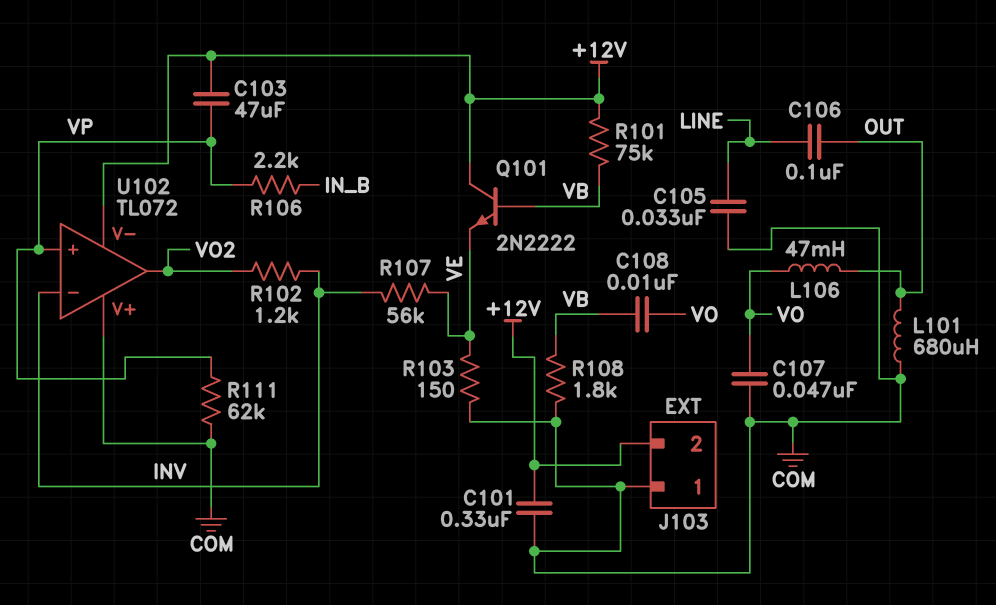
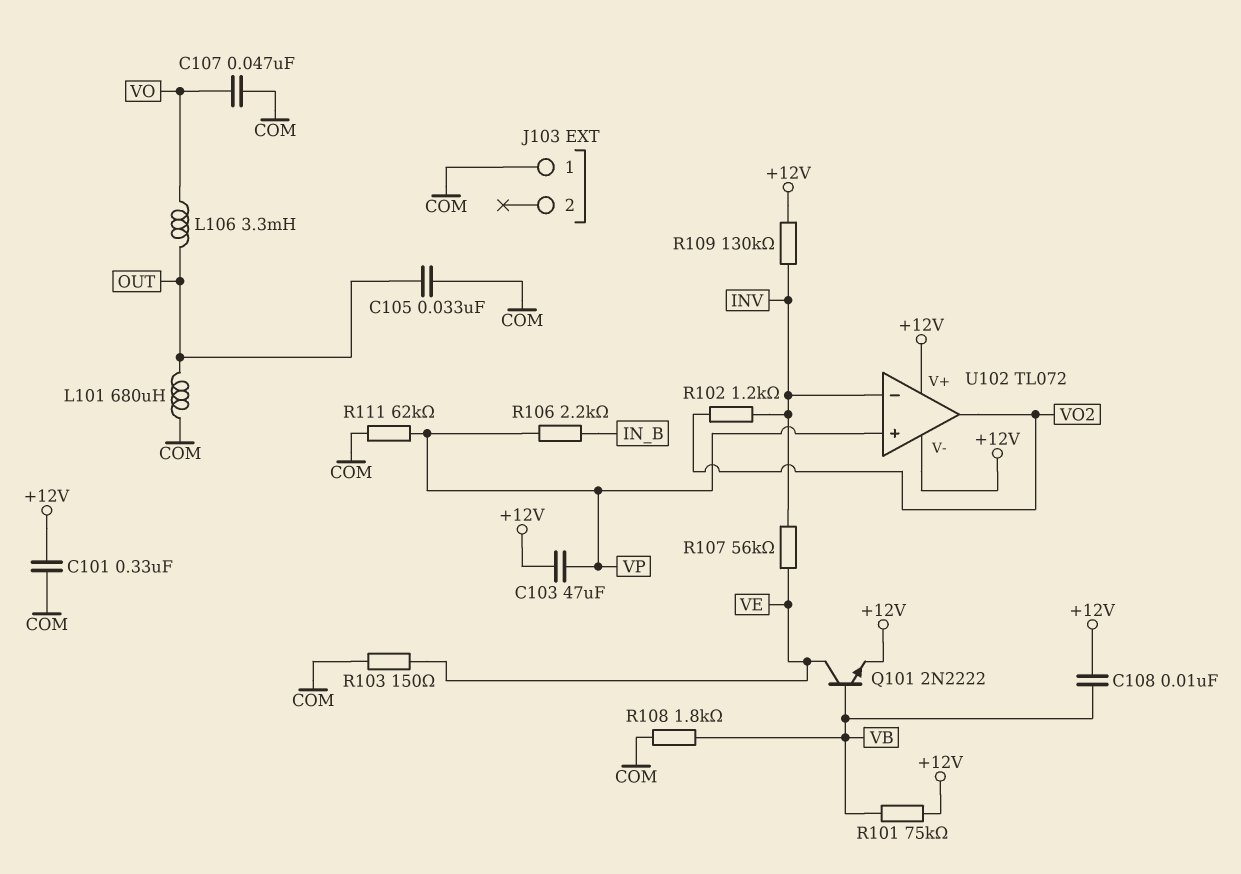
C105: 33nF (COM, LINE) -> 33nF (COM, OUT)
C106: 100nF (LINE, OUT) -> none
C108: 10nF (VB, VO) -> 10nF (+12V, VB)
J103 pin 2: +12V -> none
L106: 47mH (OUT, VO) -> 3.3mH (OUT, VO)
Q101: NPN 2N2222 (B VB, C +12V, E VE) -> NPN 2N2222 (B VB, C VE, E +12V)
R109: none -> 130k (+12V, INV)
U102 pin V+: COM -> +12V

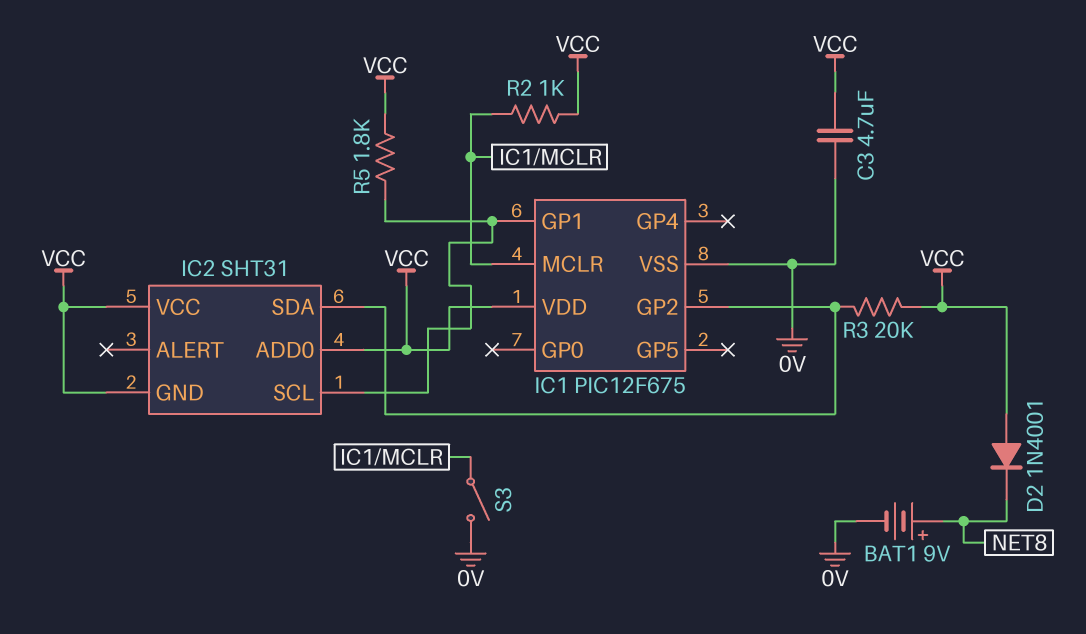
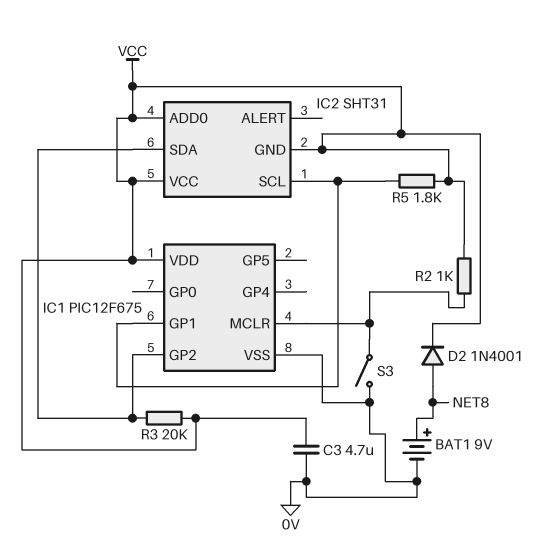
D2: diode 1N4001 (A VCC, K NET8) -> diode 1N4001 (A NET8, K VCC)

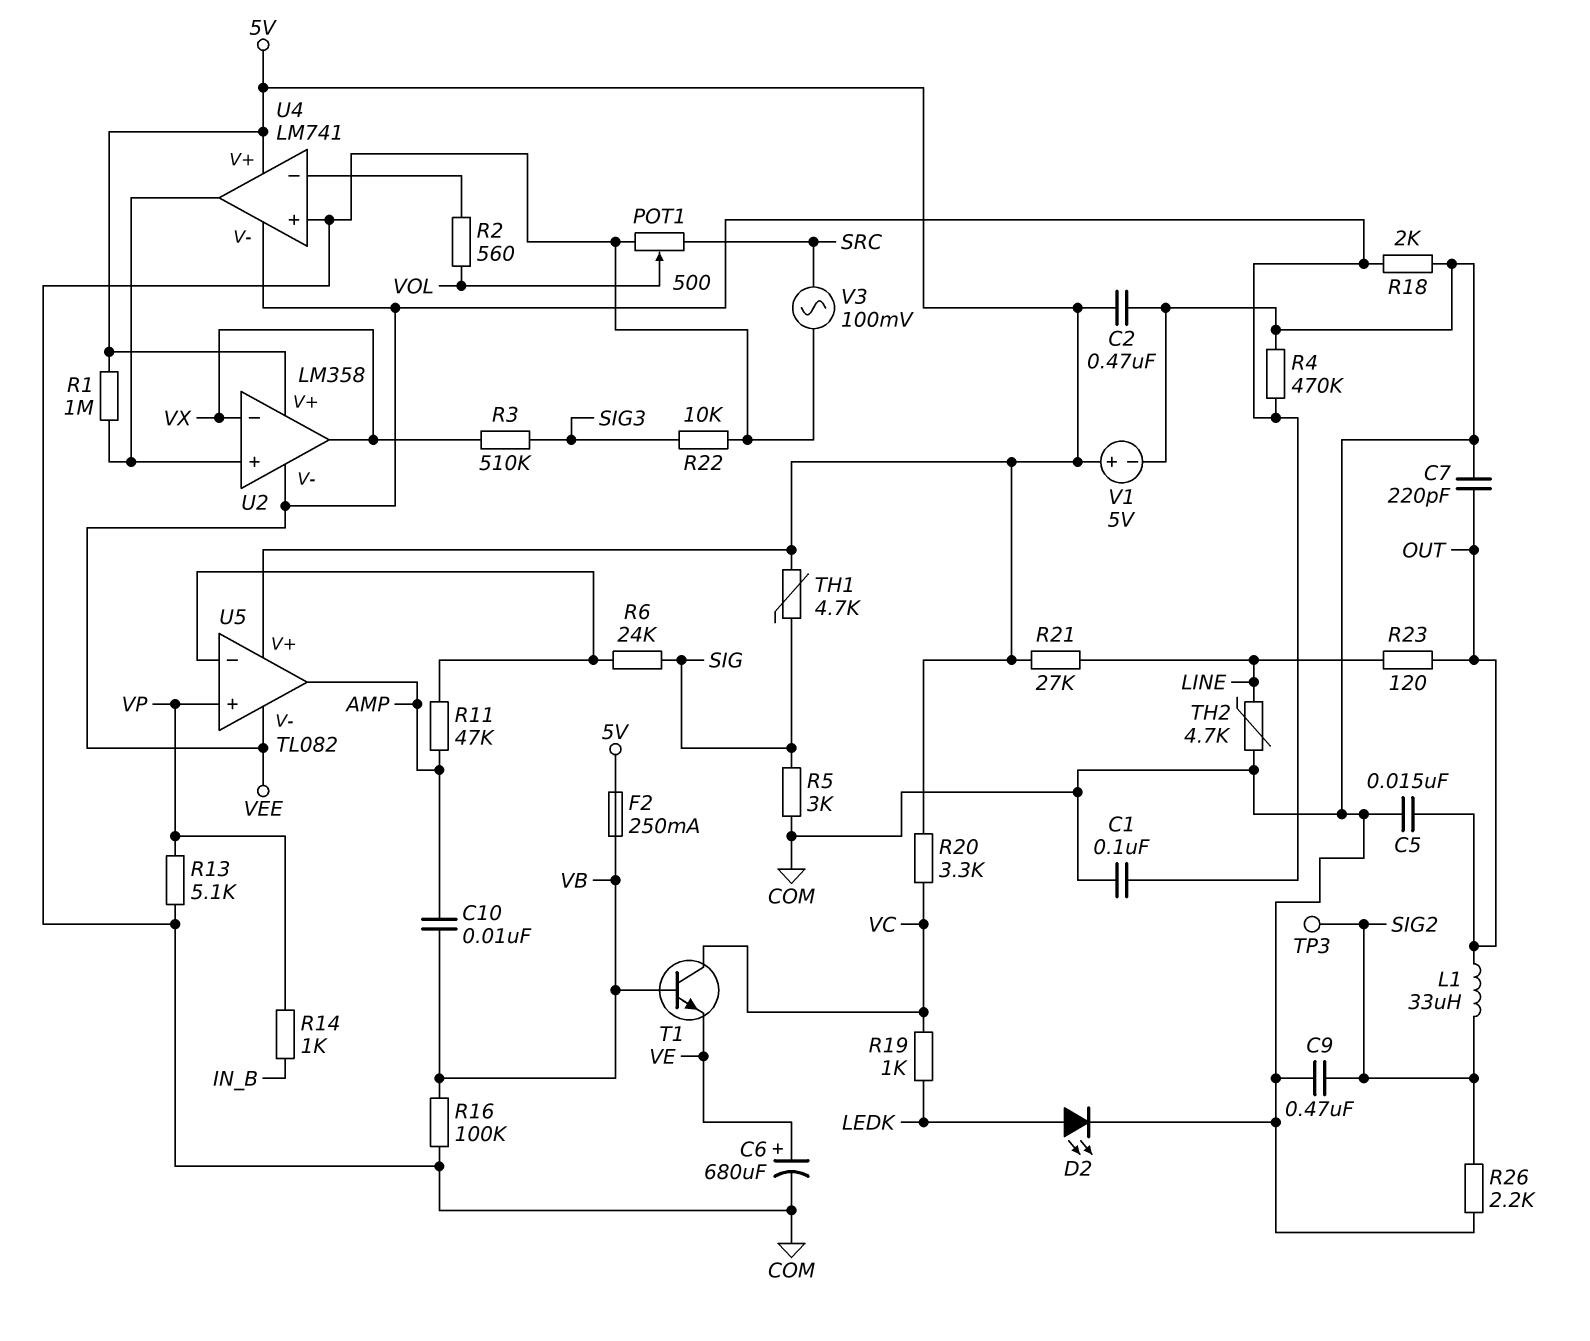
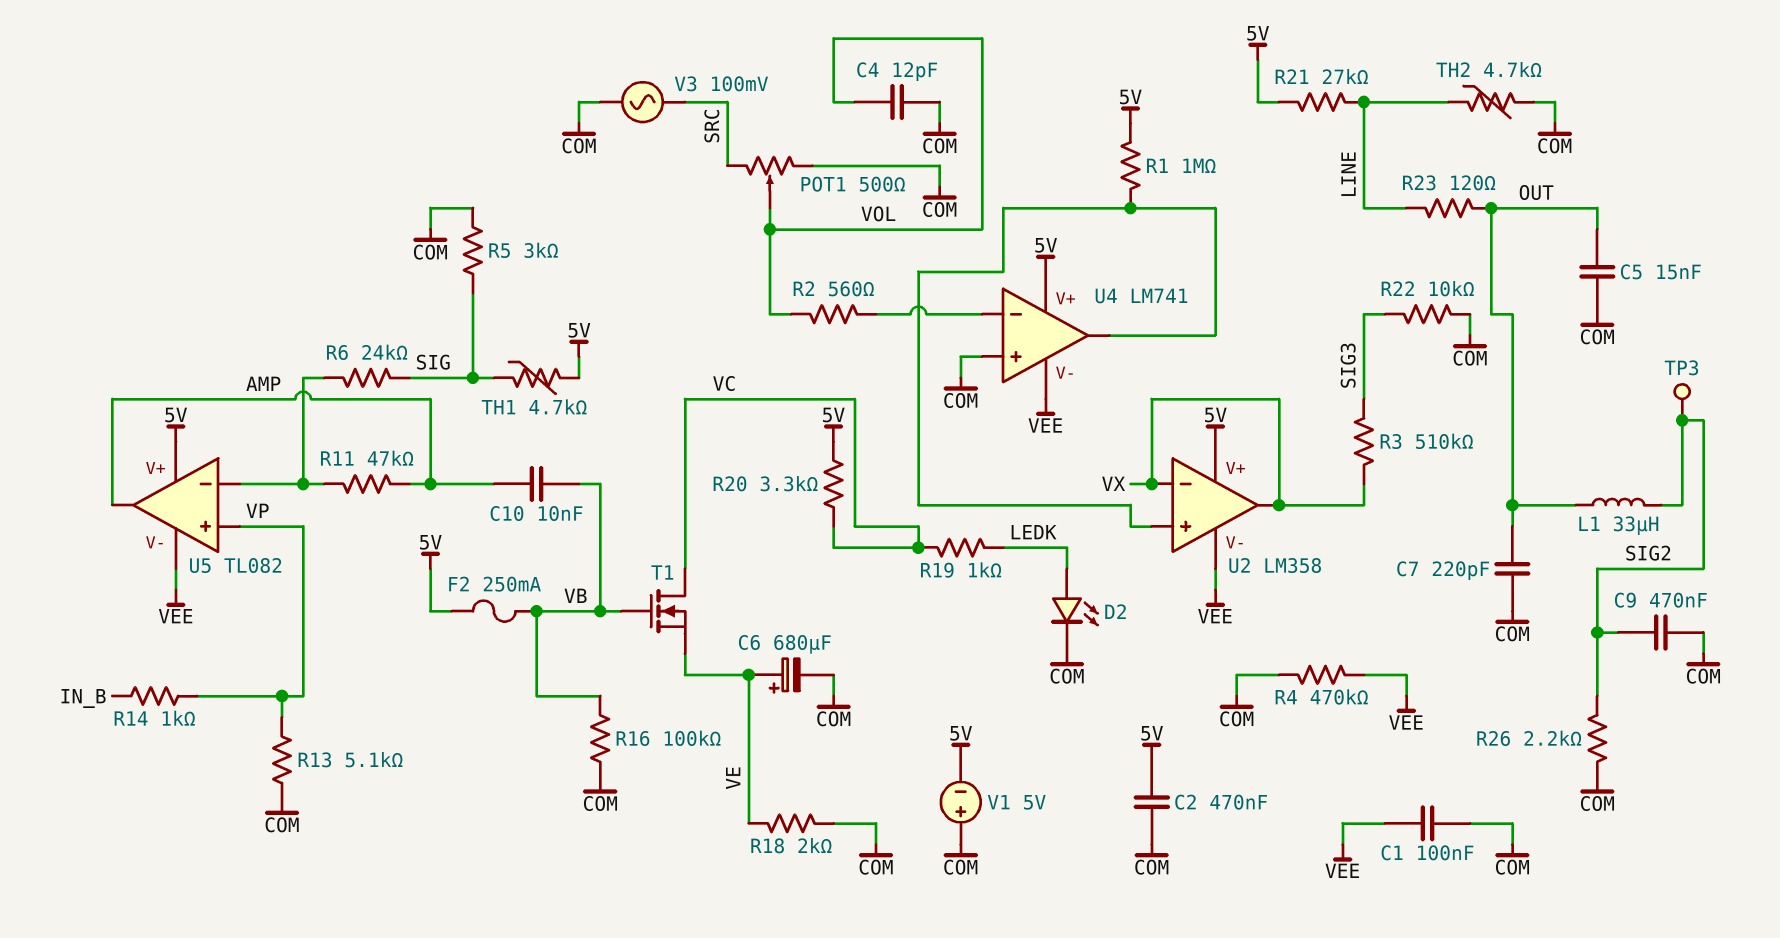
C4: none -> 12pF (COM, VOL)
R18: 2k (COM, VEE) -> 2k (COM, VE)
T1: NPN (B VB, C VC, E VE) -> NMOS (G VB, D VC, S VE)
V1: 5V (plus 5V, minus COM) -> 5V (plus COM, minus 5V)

+---+

### Your assignment
Find the lines above that contain the string "none" and answer with how many there are, nothing else.

### Task answer
4